* _What the exercise asks_: Your answer should be the exact lines of the data below from the one containing "C10: none -> 100nF (N003, U1/PC4)" through the one containing "R6: 33k (GND, N025) -> 33k (GND, U2/OB)"; please include nothing else.

* _The records_:
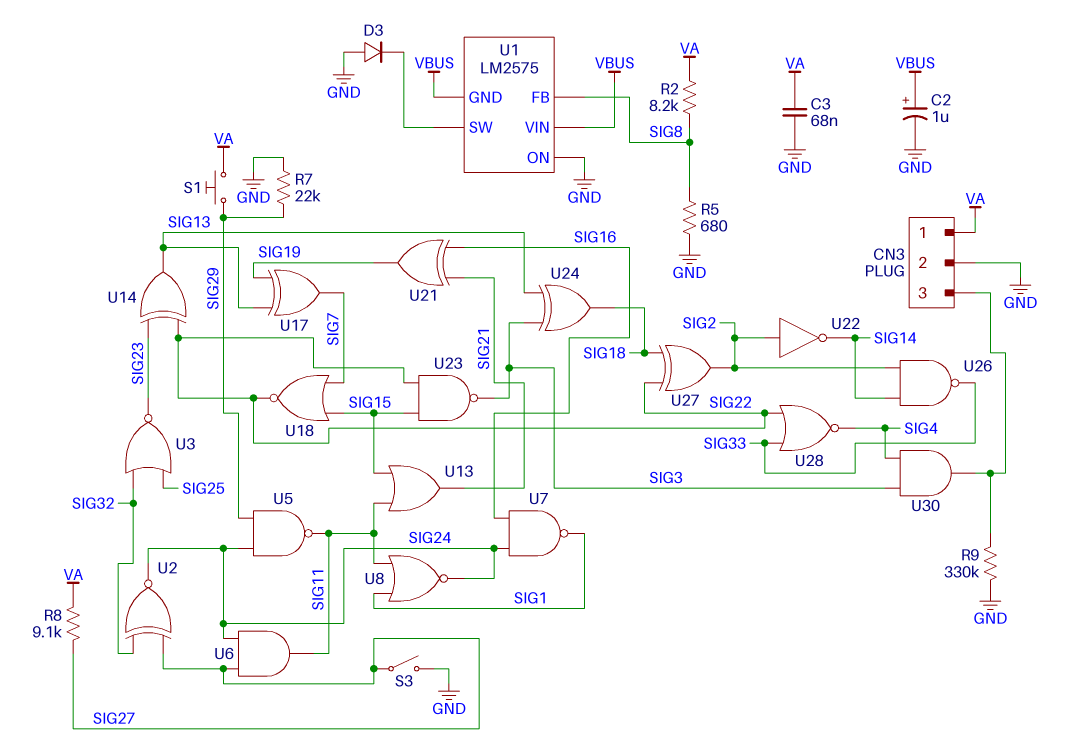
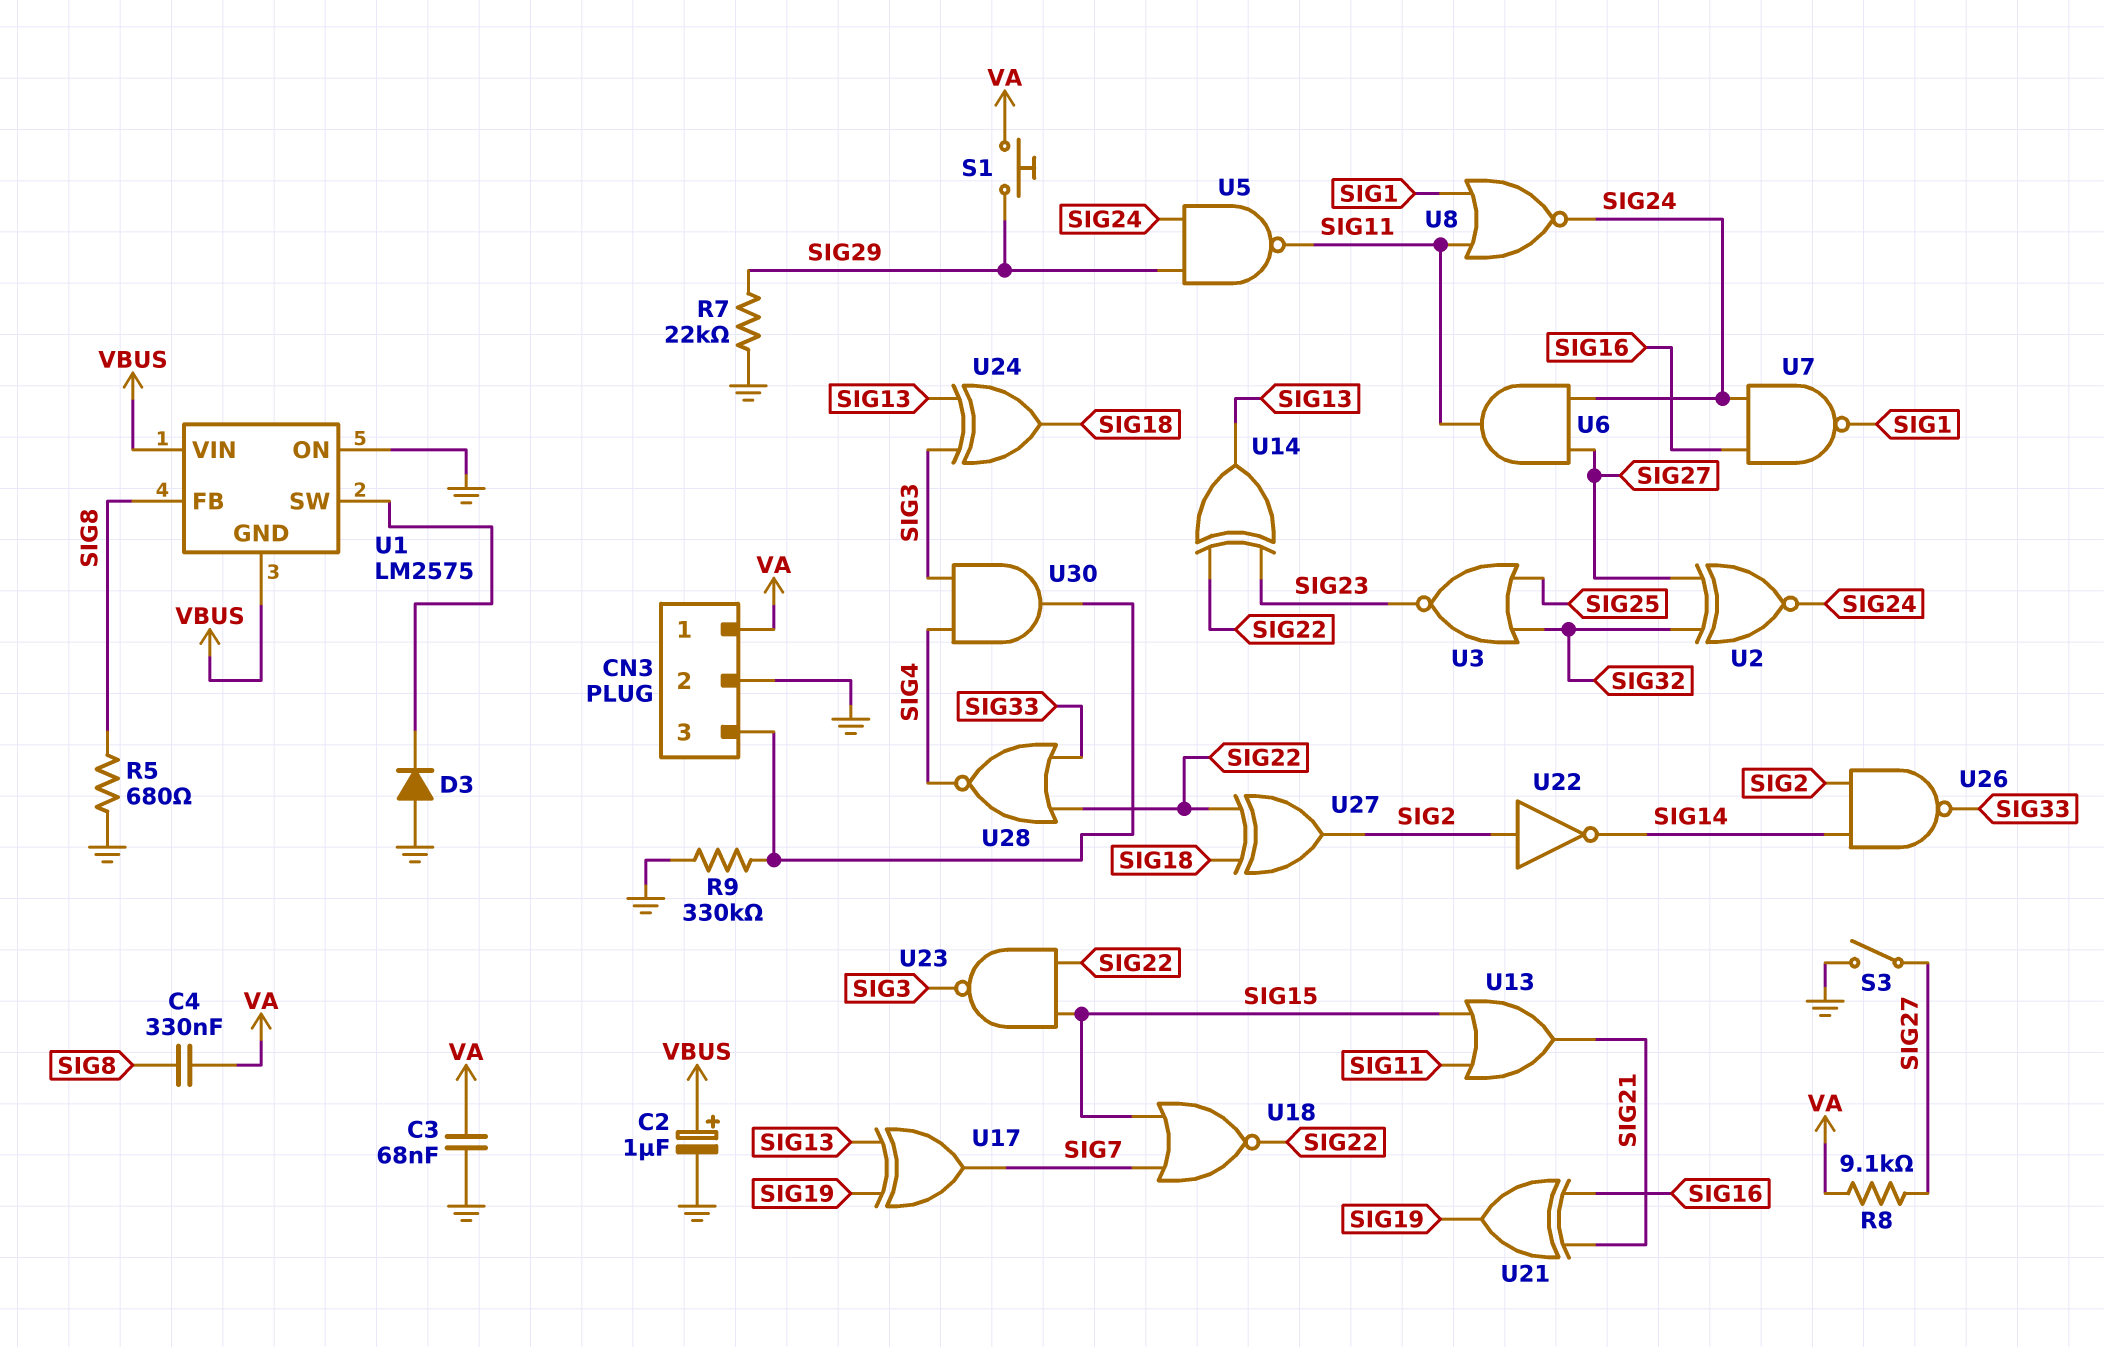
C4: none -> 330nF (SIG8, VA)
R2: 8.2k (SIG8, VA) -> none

---

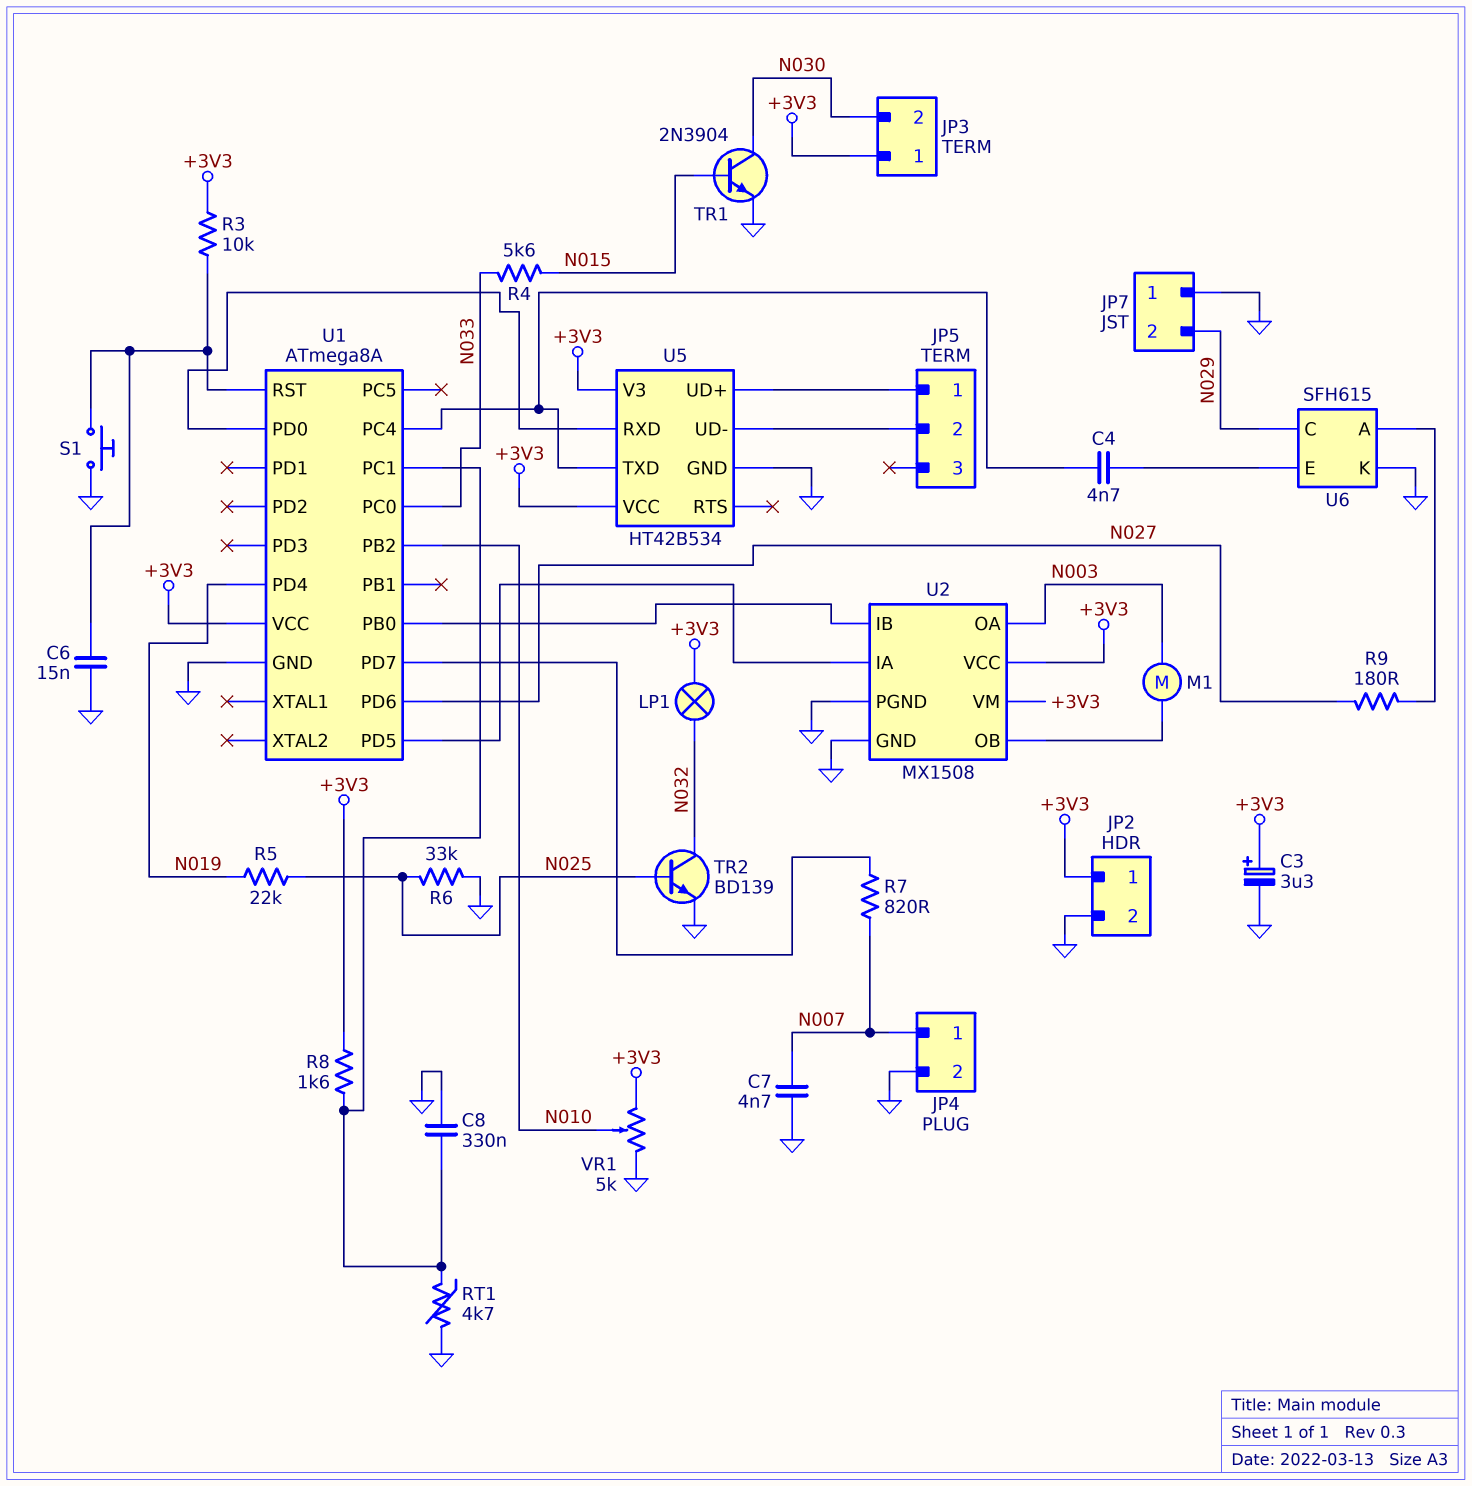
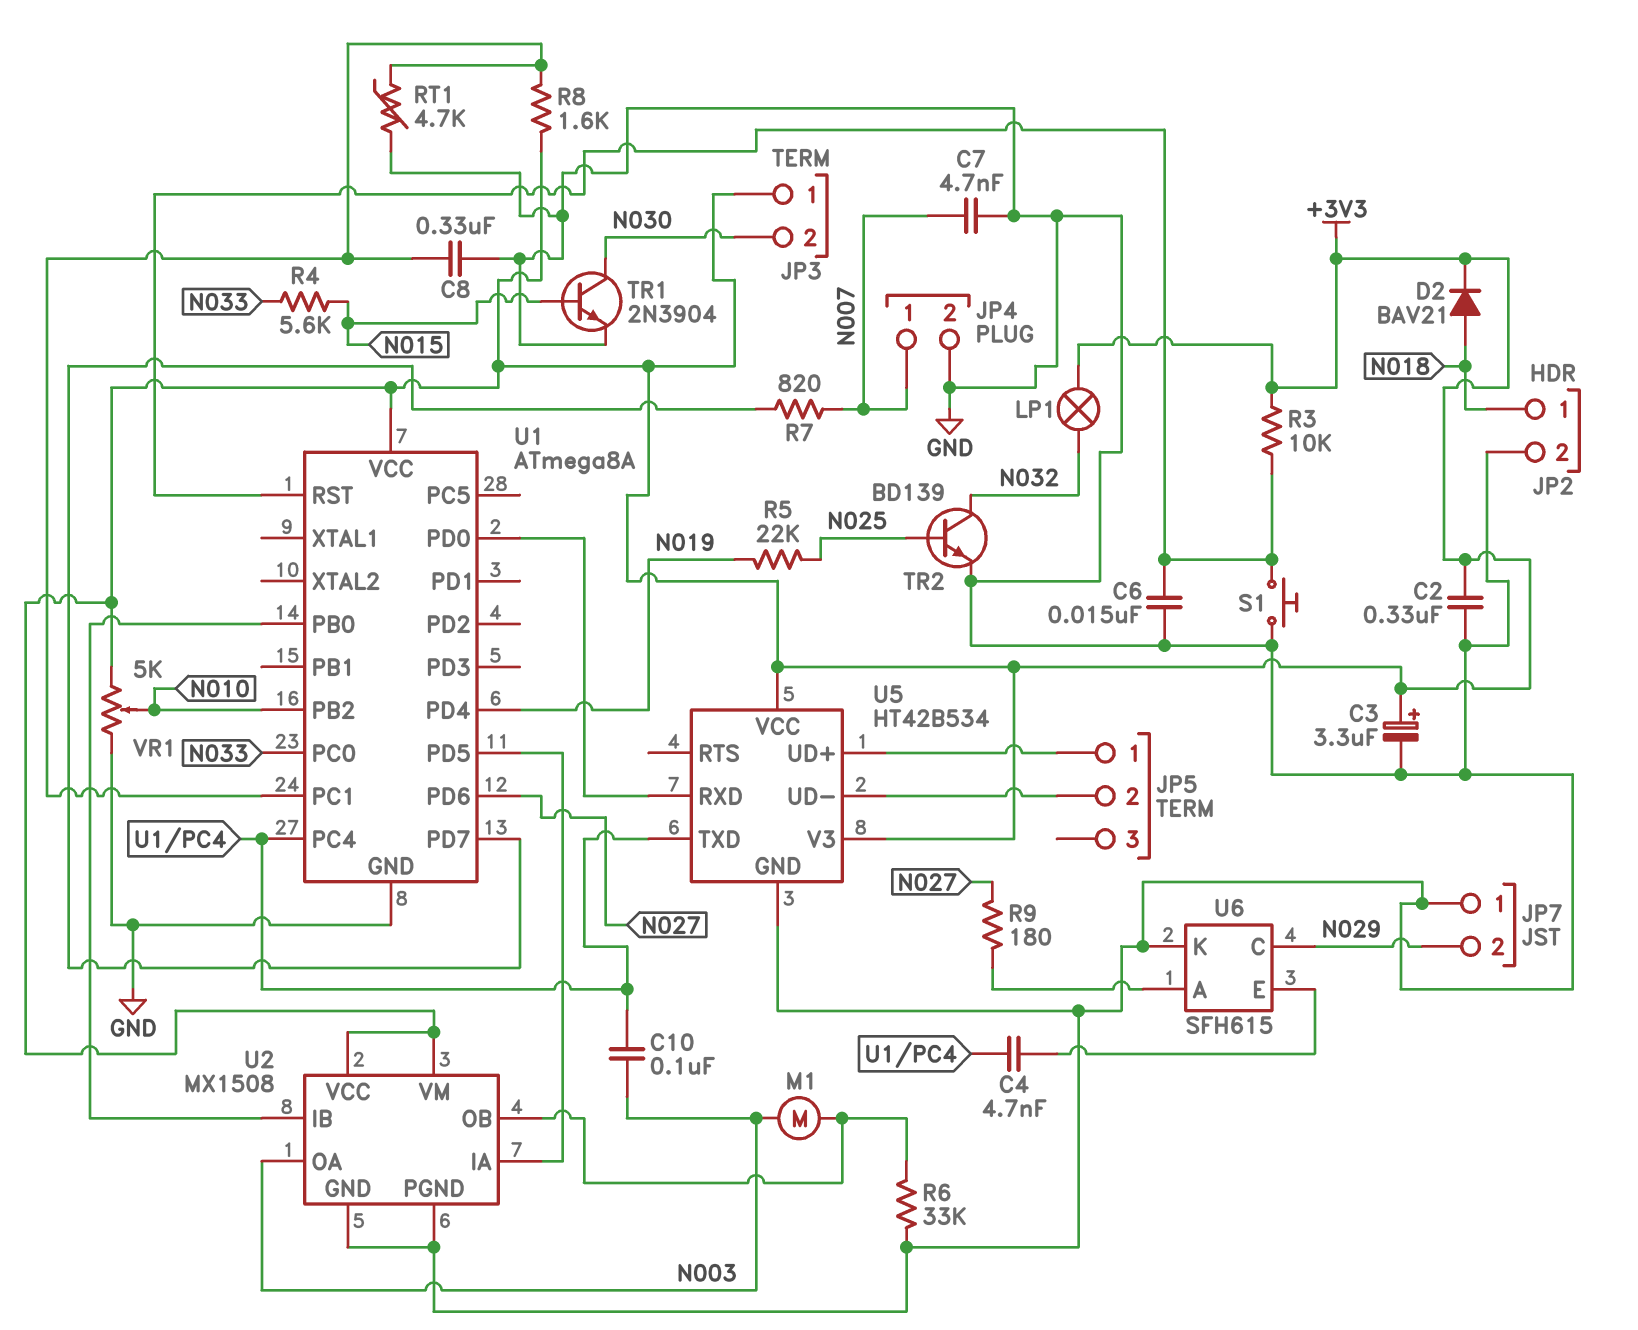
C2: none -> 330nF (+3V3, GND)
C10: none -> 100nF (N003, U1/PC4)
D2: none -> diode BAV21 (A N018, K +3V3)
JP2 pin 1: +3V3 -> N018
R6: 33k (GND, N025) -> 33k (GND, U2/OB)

==

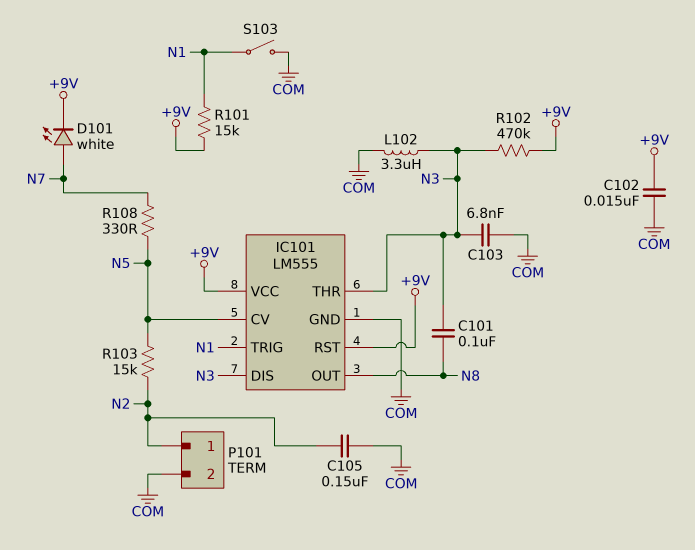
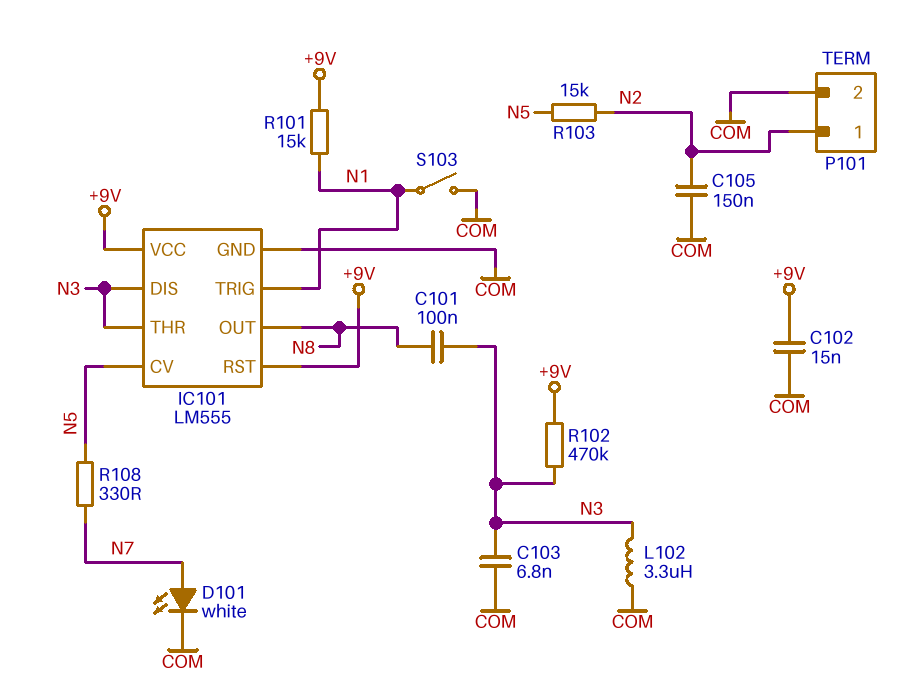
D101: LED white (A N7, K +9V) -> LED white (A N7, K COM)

* _Written reply_:
C10: none -> 100nF (N003, U1/PC4)
D2: none -> diode BAV21 (A N018, K +3V3)
JP2 pin 1: +3V3 -> N018
R6: 33k (GND, N025) -> 33k (GND, U2/OB)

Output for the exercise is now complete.